== Work item ==
Search the material for the word "brown" and report each line where it turns up.

______

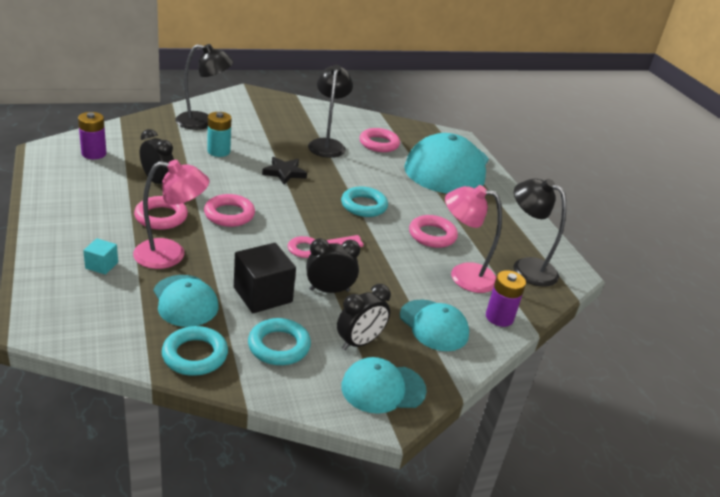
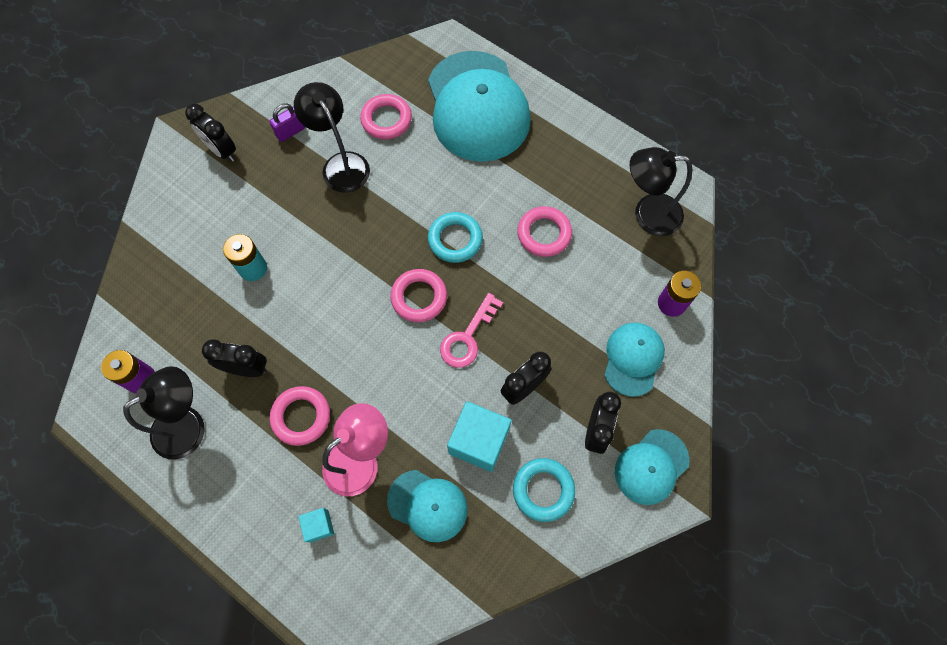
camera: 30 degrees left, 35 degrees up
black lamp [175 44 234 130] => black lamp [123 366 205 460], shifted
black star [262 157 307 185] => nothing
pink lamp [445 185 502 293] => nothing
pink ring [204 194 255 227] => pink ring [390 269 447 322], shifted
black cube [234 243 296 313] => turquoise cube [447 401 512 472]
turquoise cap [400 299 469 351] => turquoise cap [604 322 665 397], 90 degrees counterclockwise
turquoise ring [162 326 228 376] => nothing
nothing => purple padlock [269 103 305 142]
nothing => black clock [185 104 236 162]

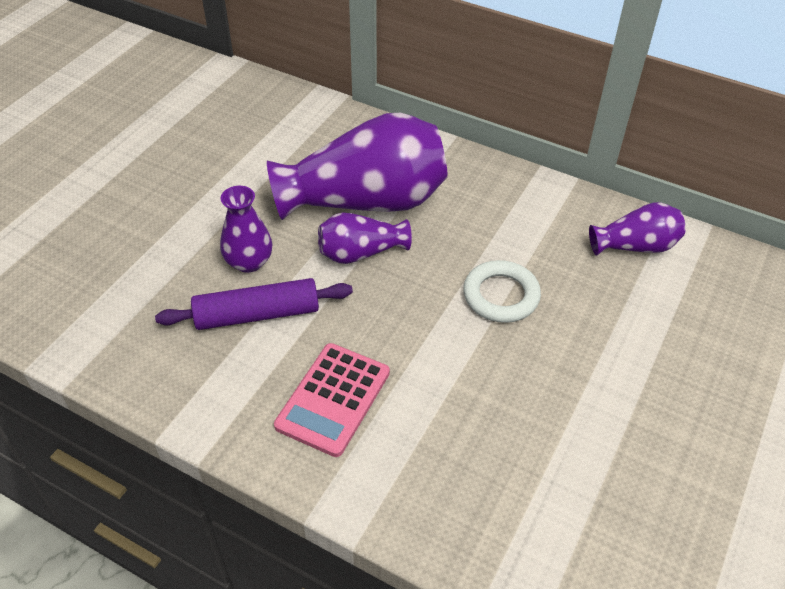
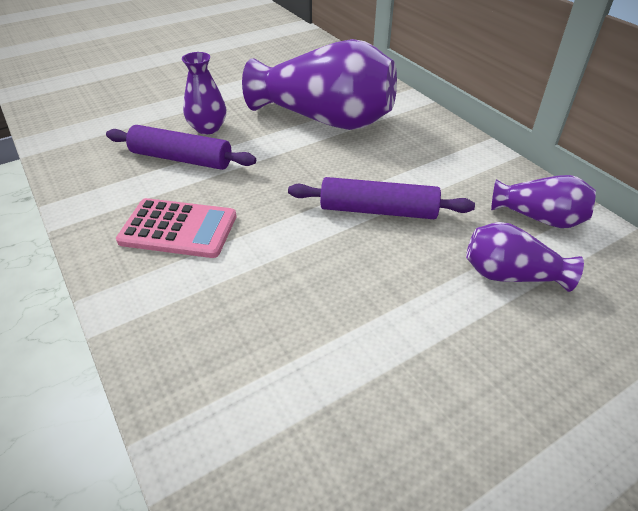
camera: 30 degrees right, 5 degrees down
purple vase [318 212 412 264] => purple vase [466 222 584 292], shifted
white ring [463 260 541 323] => purple rolling pin [288 177 475 219]
pink calculator [274 343 390 457] => pink calculator [116 198 236 258], 135 degrees counterclockwise

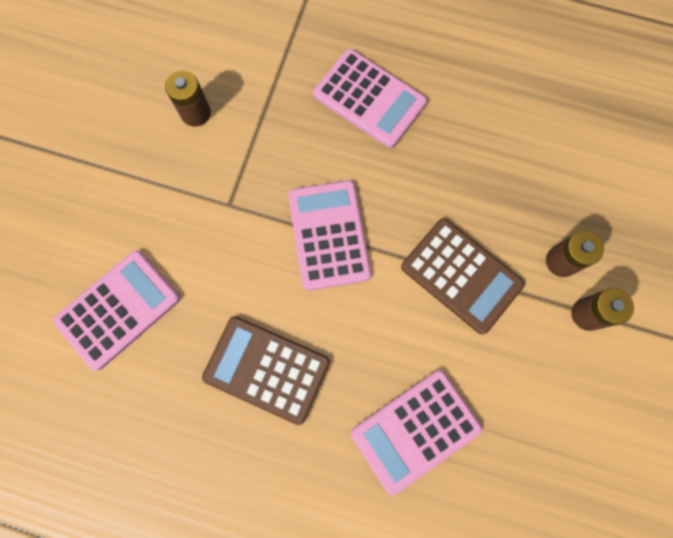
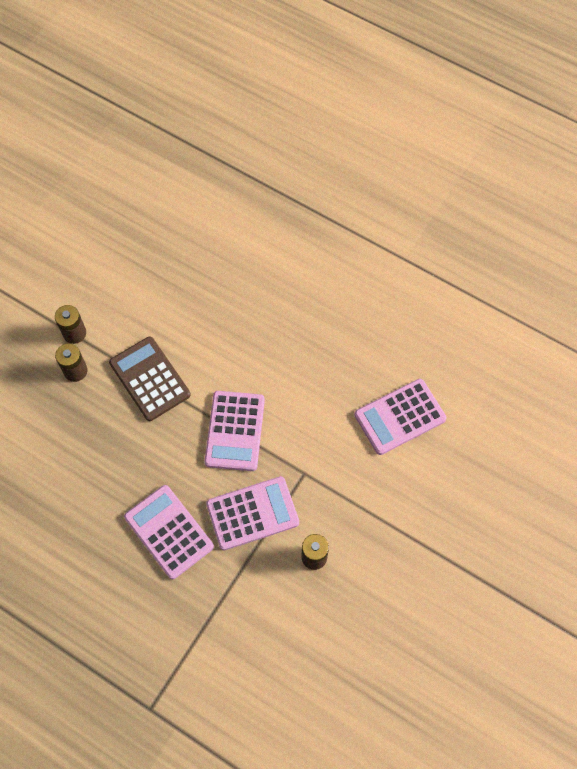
camera: 165 degrees left, 10 degrees down
brown calculator [202 316 330 425] => nothing
pink calculator [351 370 482 496] => pink calculator [206 476 299 551], shifted

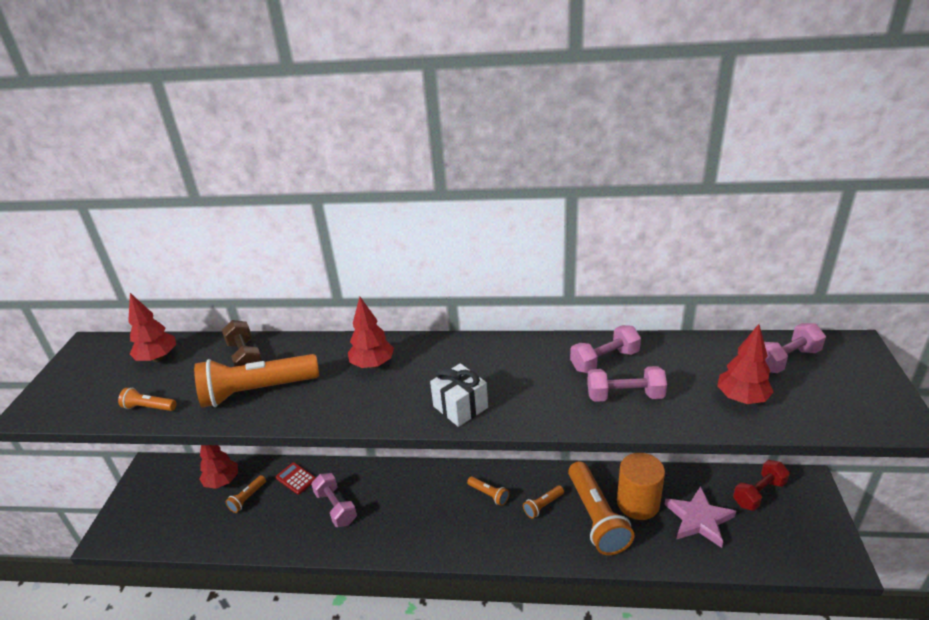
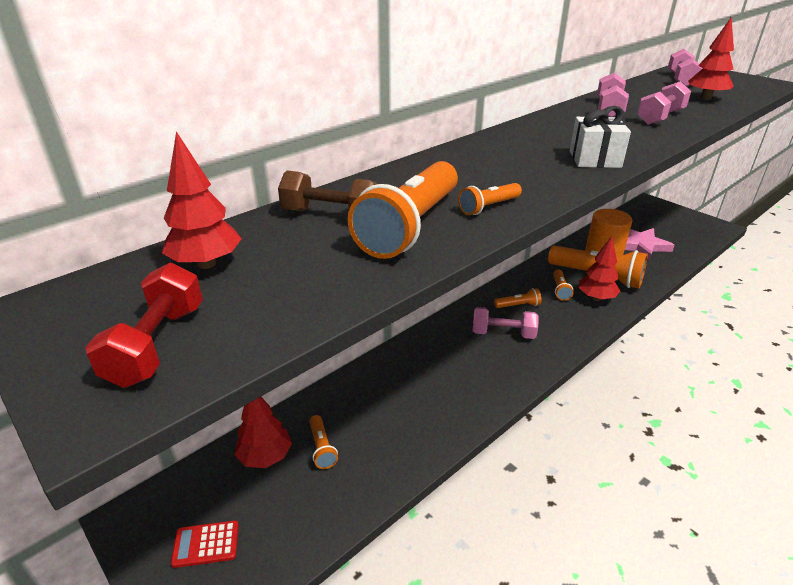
camera: 50 degrees left, 0 degrees up
red tree [348 297 394 368] => red tree [579 236 620 301], shifted
orange flashlight [118 388 176 411] => orange flashlight [458 183 522 215], shifted
red dumbbell [733 460 790 511] => red dumbbell [85 263 203 388], shifted
red calculator [276 462 316 495] => red calculator [171 520 239 568], shifted
pink dumbbell [311 473 357 527] => pink dumbbell [473 307 539 339], shifted

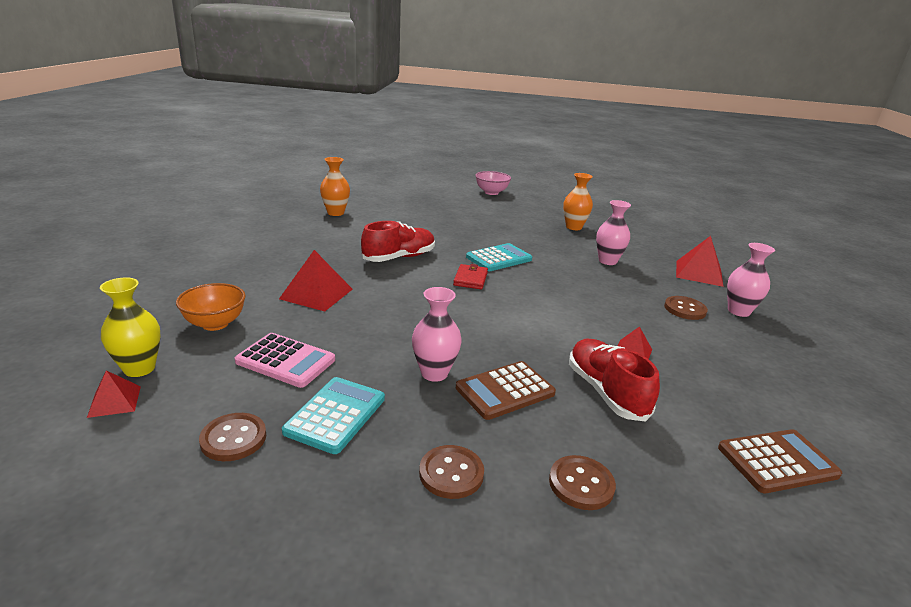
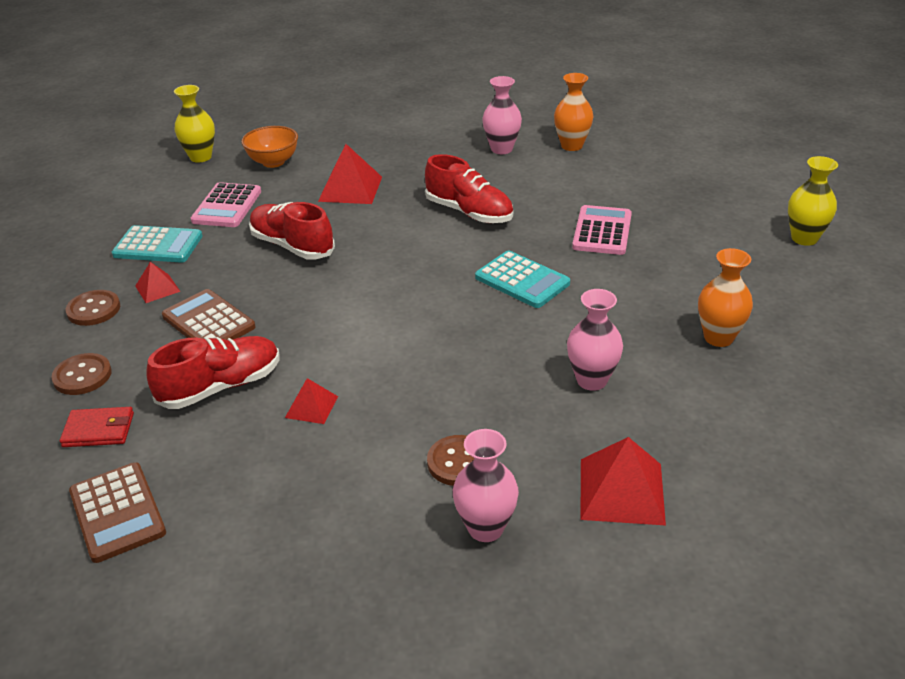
camera: 80 degrees right, 10 degrees up
pink bowl [475 171 511 195] => yellow vase [788 156 838 246]
red wallet [453 264 488 289] => red wallet [60 407 134 447], shifted
pink vase [412 287 462 382] => pink vase [482 76 522 154], shifted
red pyramid [87 370 141 418] => red pyramid [135 262 180 303], shifted
brown button [199 413 266 461] => nothing
nothing => red shoe [249 202 335 260]
nothing => pink calculator [572 205 632 255]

______

== Output for this task ==
brown calculator [202 316 330 425] => nothing
brown button [199 413 266 461] => nothing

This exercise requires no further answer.